*REQUIREMENT*: Reproduce the data below word for word, keeping every line as it is.

[Spatial relation data]
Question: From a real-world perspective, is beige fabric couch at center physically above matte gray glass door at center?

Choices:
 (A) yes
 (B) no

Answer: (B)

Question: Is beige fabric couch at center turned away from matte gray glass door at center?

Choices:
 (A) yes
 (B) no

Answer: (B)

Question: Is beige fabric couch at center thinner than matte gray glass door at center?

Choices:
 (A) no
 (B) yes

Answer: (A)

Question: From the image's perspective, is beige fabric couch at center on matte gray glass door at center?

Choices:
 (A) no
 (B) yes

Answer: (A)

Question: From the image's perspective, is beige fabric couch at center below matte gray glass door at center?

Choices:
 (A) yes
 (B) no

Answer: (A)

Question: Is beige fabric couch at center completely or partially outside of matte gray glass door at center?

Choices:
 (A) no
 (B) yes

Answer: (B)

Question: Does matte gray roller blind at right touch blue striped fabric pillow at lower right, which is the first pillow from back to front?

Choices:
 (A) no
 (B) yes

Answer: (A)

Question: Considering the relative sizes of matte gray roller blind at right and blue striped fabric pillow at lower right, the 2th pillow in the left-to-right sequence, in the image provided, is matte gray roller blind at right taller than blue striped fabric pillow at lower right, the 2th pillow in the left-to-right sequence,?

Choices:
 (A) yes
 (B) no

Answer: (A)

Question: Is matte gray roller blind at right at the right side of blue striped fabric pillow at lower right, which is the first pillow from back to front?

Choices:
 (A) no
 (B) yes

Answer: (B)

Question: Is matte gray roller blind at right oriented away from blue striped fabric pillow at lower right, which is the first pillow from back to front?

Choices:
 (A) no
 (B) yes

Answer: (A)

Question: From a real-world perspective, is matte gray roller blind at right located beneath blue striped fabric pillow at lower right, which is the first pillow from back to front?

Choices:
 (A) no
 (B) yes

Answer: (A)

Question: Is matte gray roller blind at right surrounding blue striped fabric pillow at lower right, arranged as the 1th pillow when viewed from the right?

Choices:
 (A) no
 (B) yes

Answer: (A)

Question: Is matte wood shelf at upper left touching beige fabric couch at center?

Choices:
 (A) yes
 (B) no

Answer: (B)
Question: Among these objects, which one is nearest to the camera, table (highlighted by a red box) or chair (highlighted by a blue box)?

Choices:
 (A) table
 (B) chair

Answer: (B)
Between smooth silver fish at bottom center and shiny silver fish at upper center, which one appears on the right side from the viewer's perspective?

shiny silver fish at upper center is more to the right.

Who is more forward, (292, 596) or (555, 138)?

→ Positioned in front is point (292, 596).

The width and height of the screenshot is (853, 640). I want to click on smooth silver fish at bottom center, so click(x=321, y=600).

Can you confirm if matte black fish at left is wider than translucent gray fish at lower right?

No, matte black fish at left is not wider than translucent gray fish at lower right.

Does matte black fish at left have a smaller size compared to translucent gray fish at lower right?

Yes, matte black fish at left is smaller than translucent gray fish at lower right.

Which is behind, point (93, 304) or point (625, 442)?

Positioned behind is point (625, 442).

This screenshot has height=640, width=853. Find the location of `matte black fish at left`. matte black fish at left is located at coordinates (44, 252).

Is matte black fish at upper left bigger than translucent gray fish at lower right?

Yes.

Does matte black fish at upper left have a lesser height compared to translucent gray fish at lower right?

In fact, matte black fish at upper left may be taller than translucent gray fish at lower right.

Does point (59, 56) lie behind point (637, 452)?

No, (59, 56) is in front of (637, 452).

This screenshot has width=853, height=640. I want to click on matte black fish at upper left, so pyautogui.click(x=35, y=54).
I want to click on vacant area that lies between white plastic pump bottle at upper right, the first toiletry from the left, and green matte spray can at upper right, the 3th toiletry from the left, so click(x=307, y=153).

*THE ANSWER*:
Question: From a real-world perspective, is beige fabric couch at center physically above matte gray glass door at center?

Choices:
 (A) yes
 (B) no

Answer: (B)

Question: Is beige fabric couch at center turned away from matte gray glass door at center?

Choices:
 (A) yes
 (B) no

Answer: (B)

Question: Is beige fabric couch at center thinner than matte gray glass door at center?

Choices:
 (A) no
 (B) yes

Answer: (A)

Question: From the image's perspective, is beige fabric couch at center on matte gray glass door at center?

Choices:
 (A) no
 (B) yes

Answer: (A)

Question: From the image's perspective, is beige fabric couch at center below matte gray glass door at center?

Choices:
 (A) yes
 (B) no

Answer: (A)

Question: Is beige fabric couch at center completely or partially outside of matte gray glass door at center?

Choices:
 (A) no
 (B) yes

Answer: (B)

Question: Does matte gray roller blind at right touch blue striped fabric pillow at lower right, which is the first pillow from back to front?

Choices:
 (A) no
 (B) yes

Answer: (A)

Question: Considering the relative sizes of matte gray roller blind at right and blue striped fabric pillow at lower right, the 2th pillow in the left-to-right sequence, in the image provided, is matte gray roller blind at right taller than blue striped fabric pillow at lower right, the 2th pillow in the left-to-right sequence,?

Choices:
 (A) yes
 (B) no

Answer: (A)

Question: Is matte gray roller blind at right at the right side of blue striped fabric pillow at lower right, which is the first pillow from back to front?

Choices:
 (A) no
 (B) yes

Answer: (B)

Question: Is matte gray roller blind at right oriented away from blue striped fabric pillow at lower right, which is the first pillow from back to front?

Choices:
 (A) no
 (B) yes

Answer: (A)

Question: From a real-world perspective, is matte gray roller blind at right located beneath blue striped fabric pillow at lower right, which is the first pillow from back to front?

Choices:
 (A) no
 (B) yes

Answer: (A)

Question: Is matte gray roller blind at right surrounding blue striped fabric pillow at lower right, arranged as the 1th pillow when viewed from the right?

Choices:
 (A) no
 (B) yes

Answer: (A)

Question: Is matte wood shelf at upper left touching beige fabric couch at center?

Choices:
 (A) yes
 (B) no

Answer: (B)
Question: Among these objects, which one is nearest to the camera, table (highlighted by a red box) or chair (highlighted by a blue box)?

Choices:
 (A) table
 (B) chair

Answer: (B)
Between smooth silver fish at bottom center and shiny silver fish at upper center, which one appears on the right side from the viewer's perspective?

shiny silver fish at upper center is more to the right.

Who is more forward, (292, 596) or (555, 138)?

→ Positioned in front is point (292, 596).

The width and height of the screenshot is (853, 640). I want to click on smooth silver fish at bottom center, so click(x=321, y=600).

Can you confirm if matte black fish at left is wider than translucent gray fish at lower right?

No, matte black fish at left is not wider than translucent gray fish at lower right.

Does matte black fish at left have a smaller size compared to translucent gray fish at lower right?

Yes, matte black fish at left is smaller than translucent gray fish at lower right.

Which is behind, point (93, 304) or point (625, 442)?

Positioned behind is point (625, 442).

This screenshot has height=640, width=853. Find the location of `matte black fish at left`. matte black fish at left is located at coordinates (44, 252).

Is matte black fish at upper left bigger than translucent gray fish at lower right?

Yes.

Does matte black fish at upper left have a lesser height compared to translucent gray fish at lower right?

In fact, matte black fish at upper left may be taller than translucent gray fish at lower right.

Does point (59, 56) lie behind point (637, 452)?

No, (59, 56) is in front of (637, 452).

This screenshot has width=853, height=640. I want to click on matte black fish at upper left, so pyautogui.click(x=35, y=54).
I want to click on vacant area that lies between white plastic pump bottle at upper right, the first toiletry from the left, and green matte spray can at upper right, the 3th toiletry from the left, so click(x=307, y=153).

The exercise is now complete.